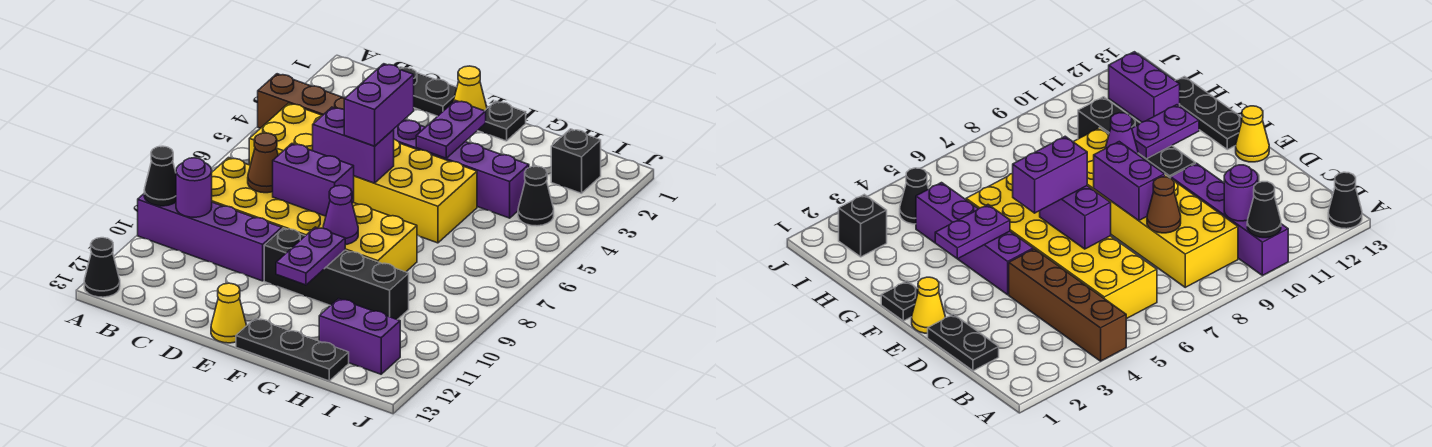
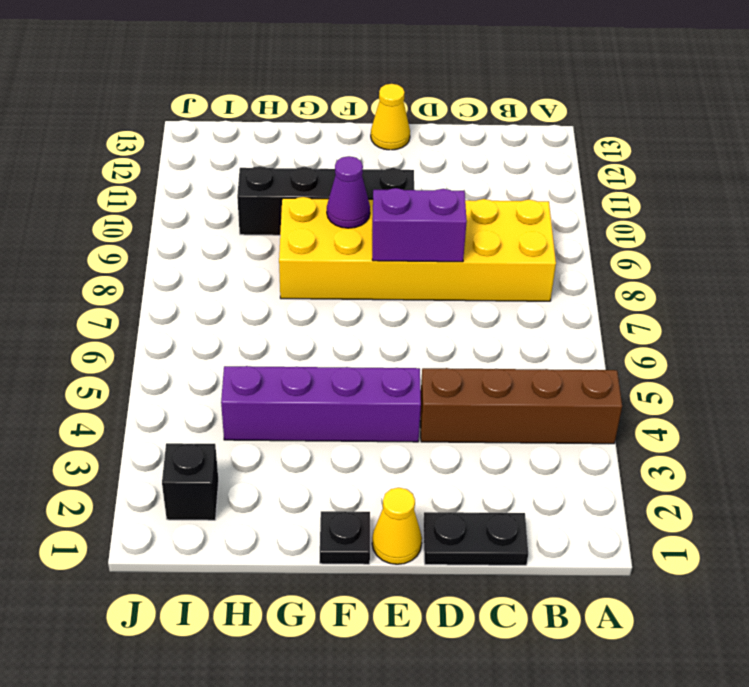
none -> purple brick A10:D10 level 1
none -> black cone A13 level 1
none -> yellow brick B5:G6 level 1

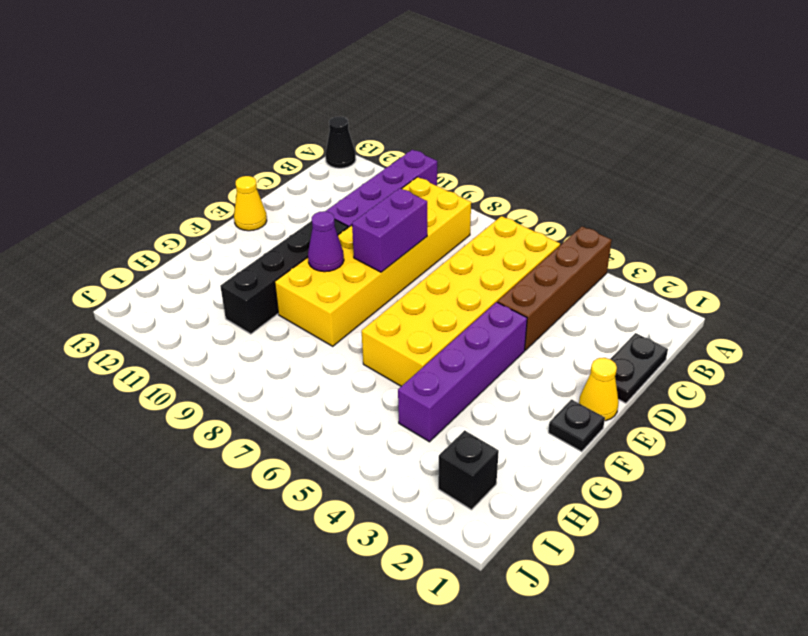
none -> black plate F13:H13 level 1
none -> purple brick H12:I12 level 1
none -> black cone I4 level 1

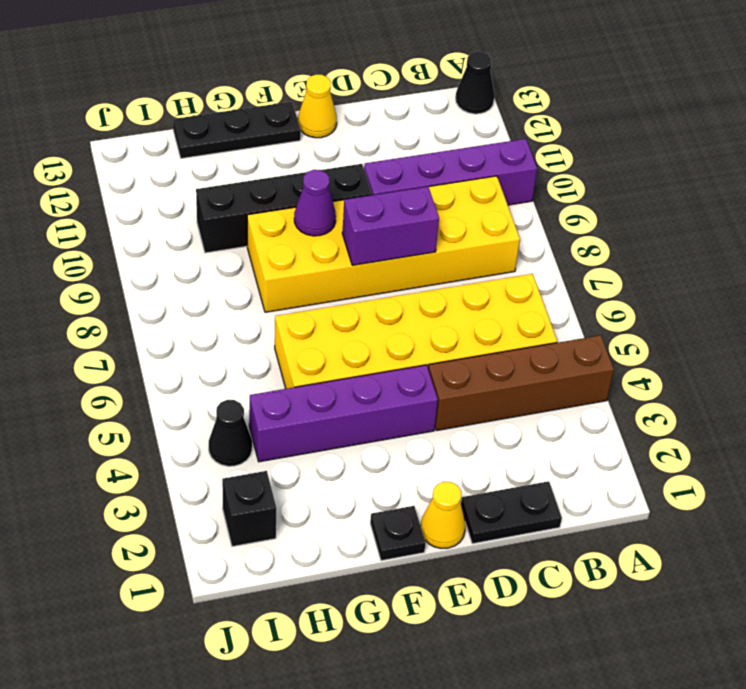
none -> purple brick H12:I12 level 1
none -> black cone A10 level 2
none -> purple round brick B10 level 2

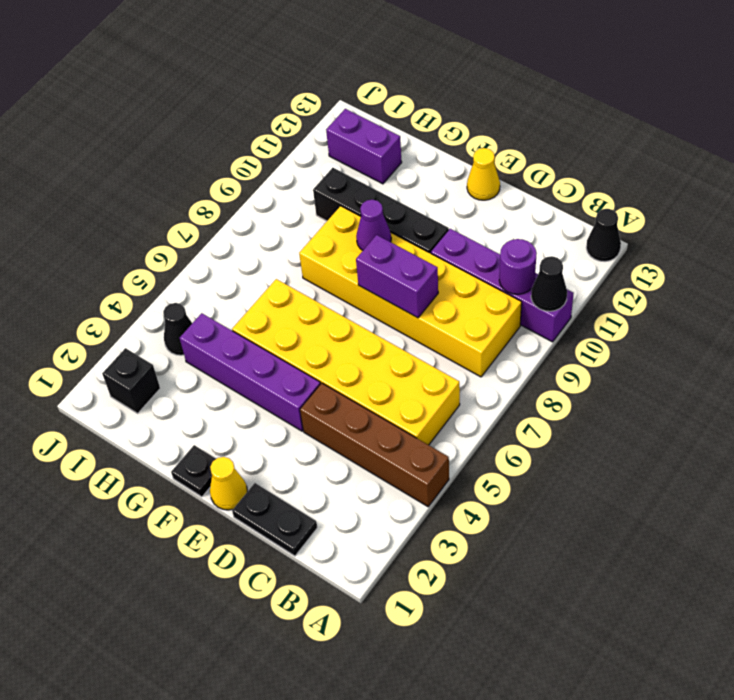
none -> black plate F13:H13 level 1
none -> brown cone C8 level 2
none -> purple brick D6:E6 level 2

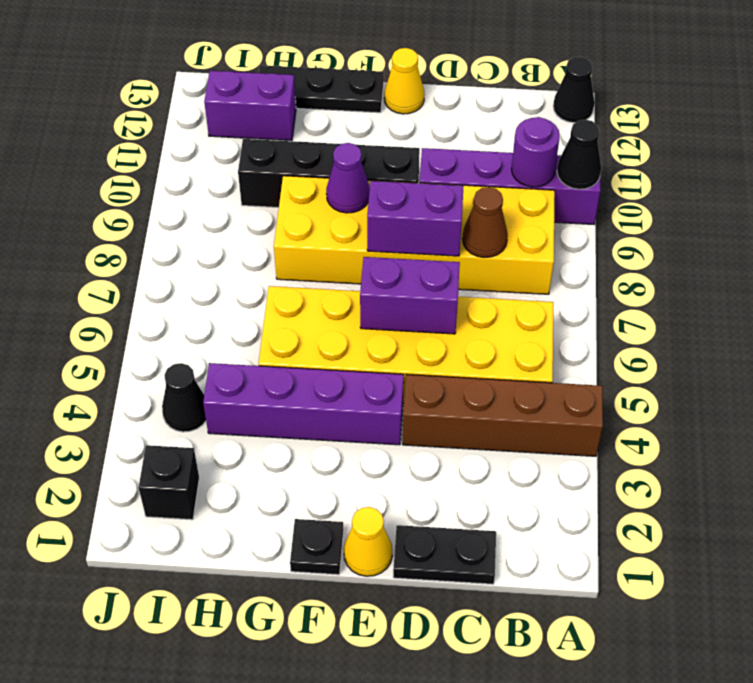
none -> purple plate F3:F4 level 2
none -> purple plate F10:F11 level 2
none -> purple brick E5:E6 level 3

> **Task goal**
Transcribe all of the material exactly, leaving out whatever pictures it contains.

> **Reply**
none -> purple brick A10:D10 level 1
none -> black cone A13 level 1
none -> yellow brick B5:G6 level 1

none -> black plate F13:H13 level 1
none -> purple brick H12:I12 level 1
none -> black cone I4 level 1

none -> purple brick H12:I12 level 1
none -> black cone A10 level 2
none -> purple round brick B10 level 2

none -> black plate F13:H13 level 1
none -> brown cone C8 level 2
none -> purple brick D6:E6 level 2

none -> purple plate F3:F4 level 2
none -> purple plate F10:F11 level 2
none -> purple brick E5:E6 level 3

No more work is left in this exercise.